Exercise description: Copy every record exactly, leaving the pictures out.

___ Recorded data

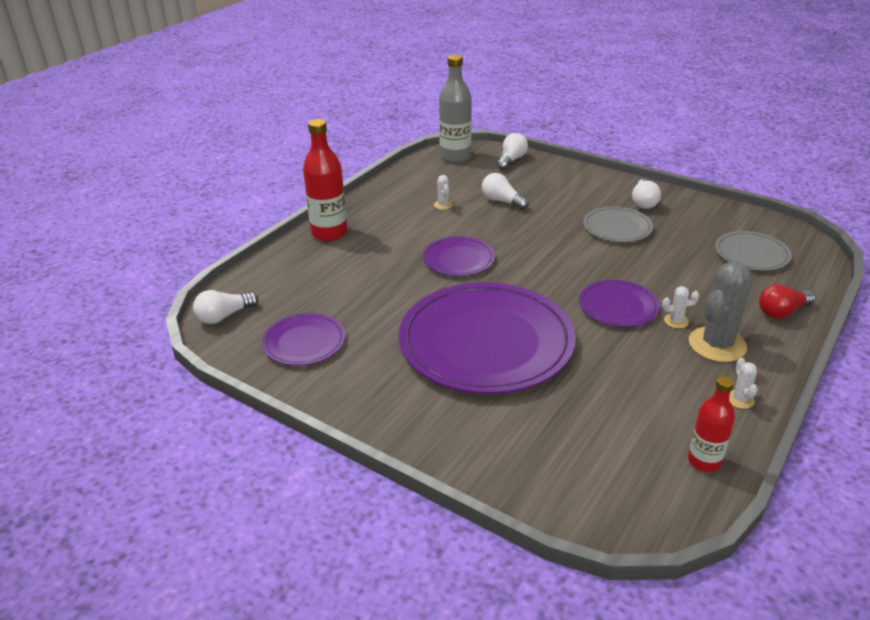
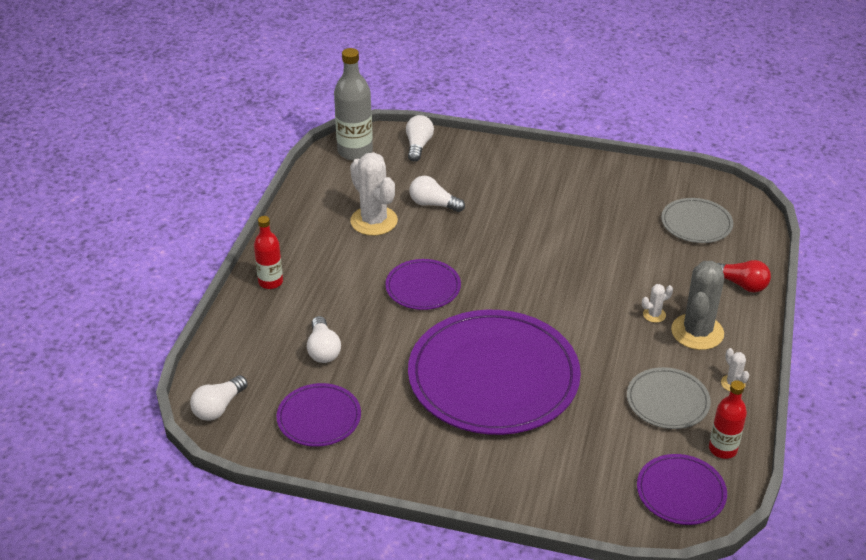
camera: 20 degrees left, 5 degrees up
red bottle [303,119,348,241] -> red bottle [254,216,283,289], size x0.62
white cactus [434,175,453,210] -> white cactus [350,152,398,236], size x2.24
purple plate [579,280,660,327] -> purple plate moved to [637,454,727,525]
grey plate [583,207,653,242] -> grey plate moved to [627,367,711,429]
white light bulb [632,179,661,209] -> white light bulb moved to [307,316,341,363]
red light bulb [759,284,816,319] -> red light bulb turned 105 degrees counterclockwise [715,260,771,292]

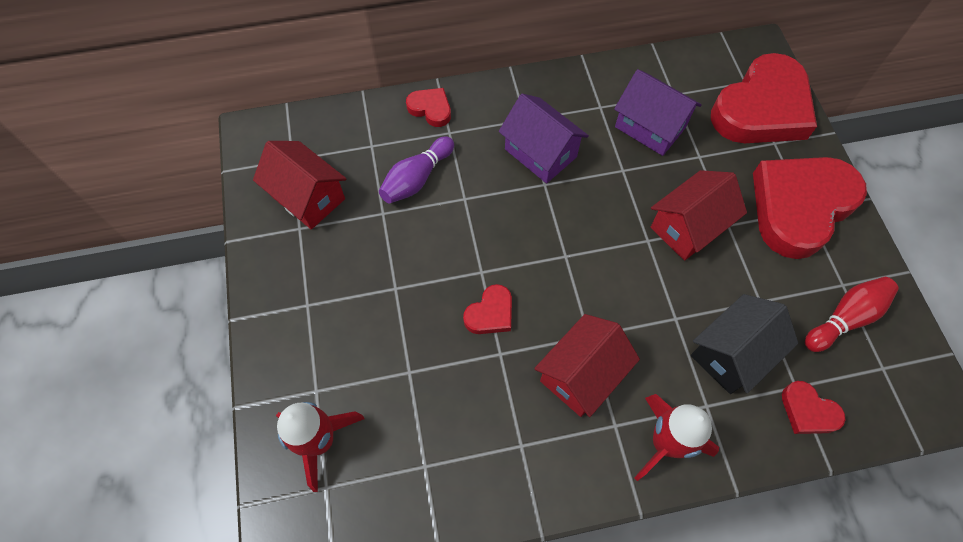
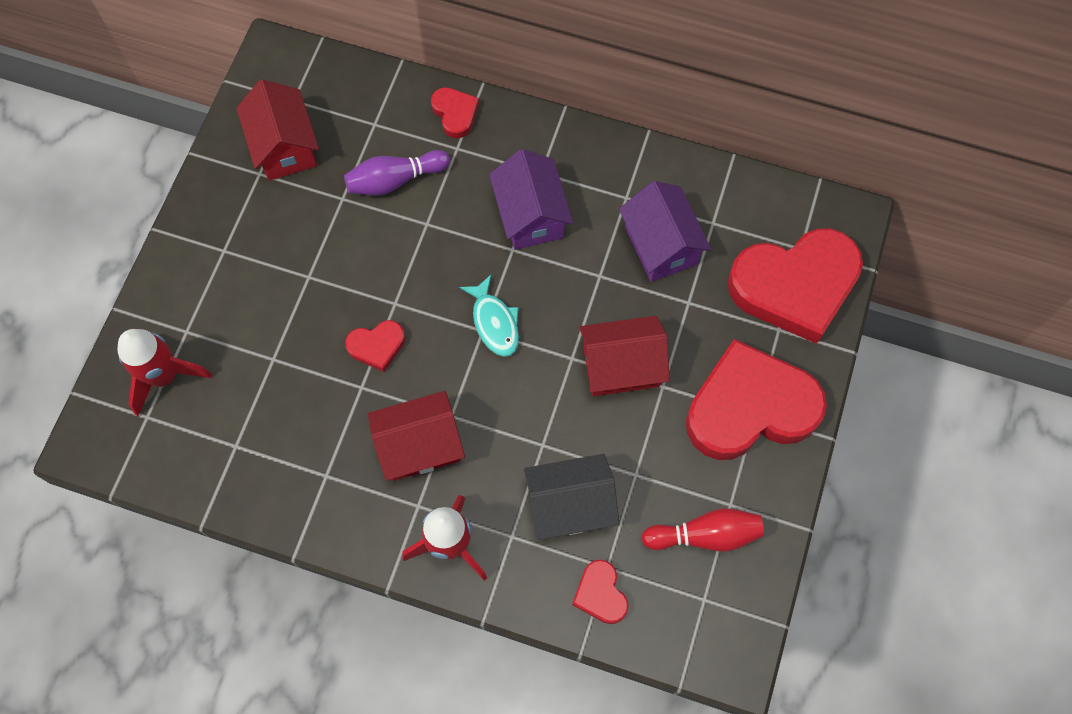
camera: 30 degrees right, 5 degrees up
none -> turquoise fish [459,275,519,357]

______

Task solution:
camera: 20 degrees left, 5 degrees up
red bottle [303,119,348,241] -> red bottle [254,216,283,289], size x0.62
white cactus [434,175,453,210] -> white cactus [350,152,398,236], size x2.24
purple plate [579,280,660,327] -> purple plate moved to [637,454,727,525]
grey plate [583,207,653,242] -> grey plate moved to [627,367,711,429]
white light bulb [632,179,661,209] -> white light bulb moved to [307,316,341,363]
red light bulb [759,284,816,319] -> red light bulb turned 105 degrees counterclockwise [715,260,771,292]

camera: 30 degrees right, 5 degrees up
none -> turquoise fish [459,275,519,357]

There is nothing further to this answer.